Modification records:
•••••
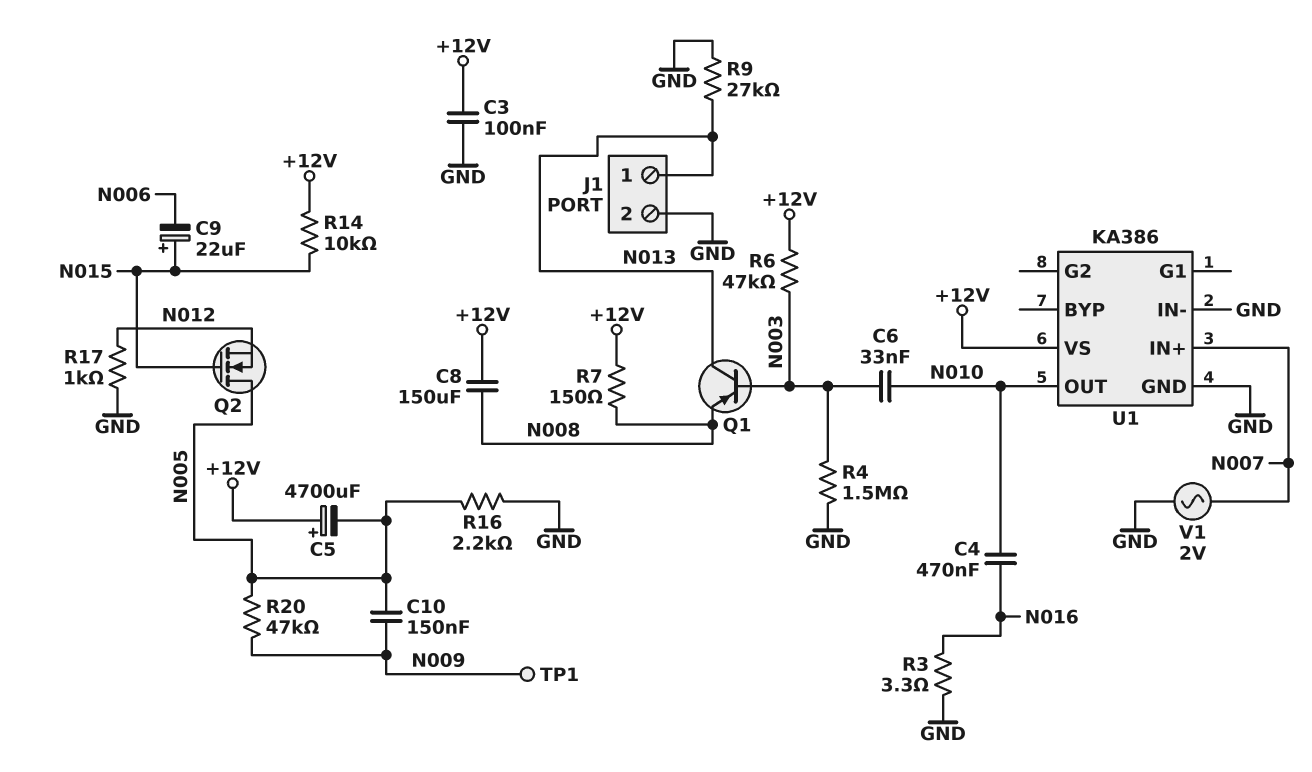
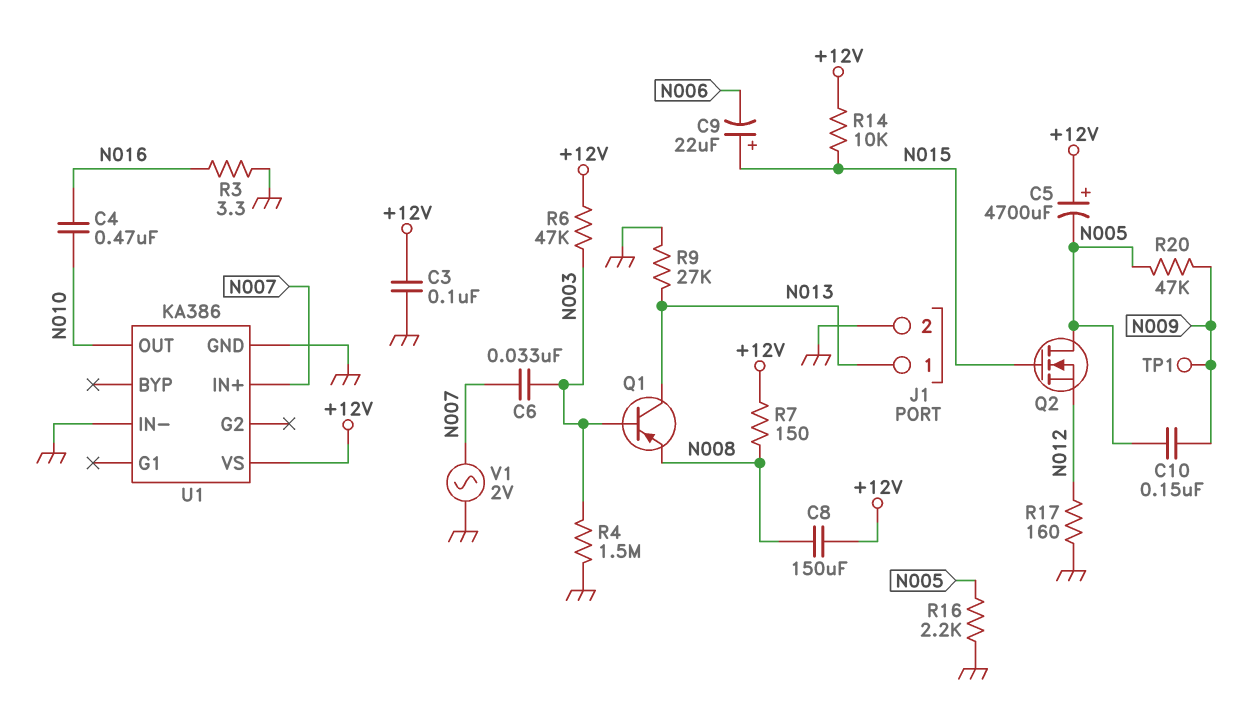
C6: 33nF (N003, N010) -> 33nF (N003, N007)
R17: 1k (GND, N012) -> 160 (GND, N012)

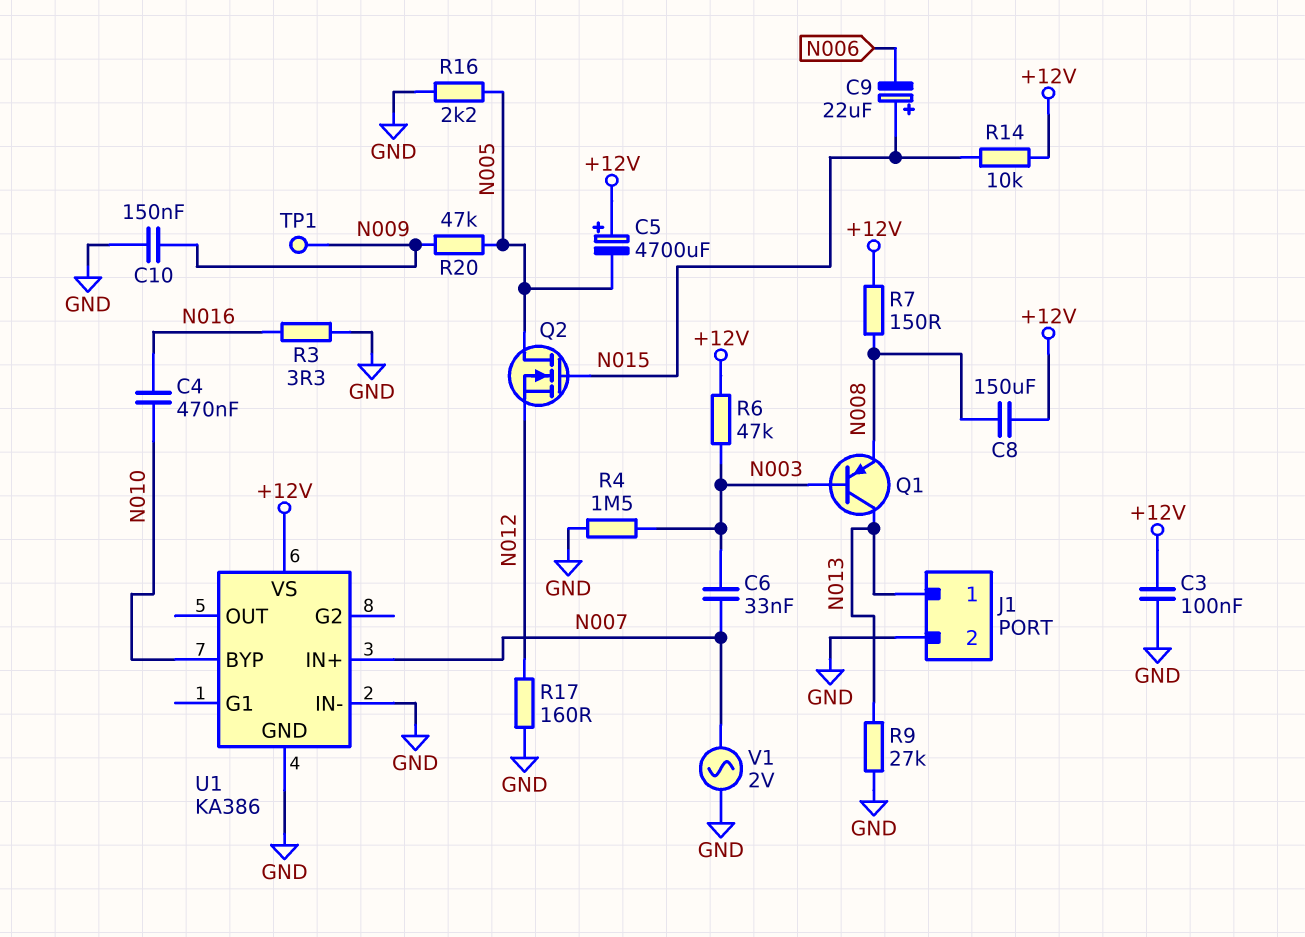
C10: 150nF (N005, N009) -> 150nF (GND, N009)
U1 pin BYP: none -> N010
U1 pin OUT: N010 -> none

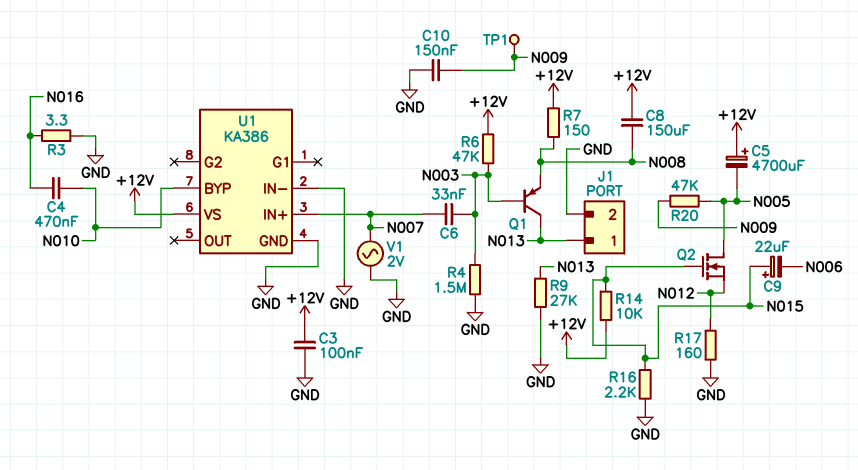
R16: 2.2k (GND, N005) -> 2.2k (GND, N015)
•••••
Exclude all images and retype the data precisely.

# [Answer space]
C6: 33nF (N003, N010) -> 33nF (N003, N007)
R17: 1k (GND, N012) -> 160 (GND, N012)

C10: 150nF (N005, N009) -> 150nF (GND, N009)
U1 pin BYP: none -> N010
U1 pin OUT: N010 -> none

R16: 2.2k (GND, N005) -> 2.2k (GND, N015)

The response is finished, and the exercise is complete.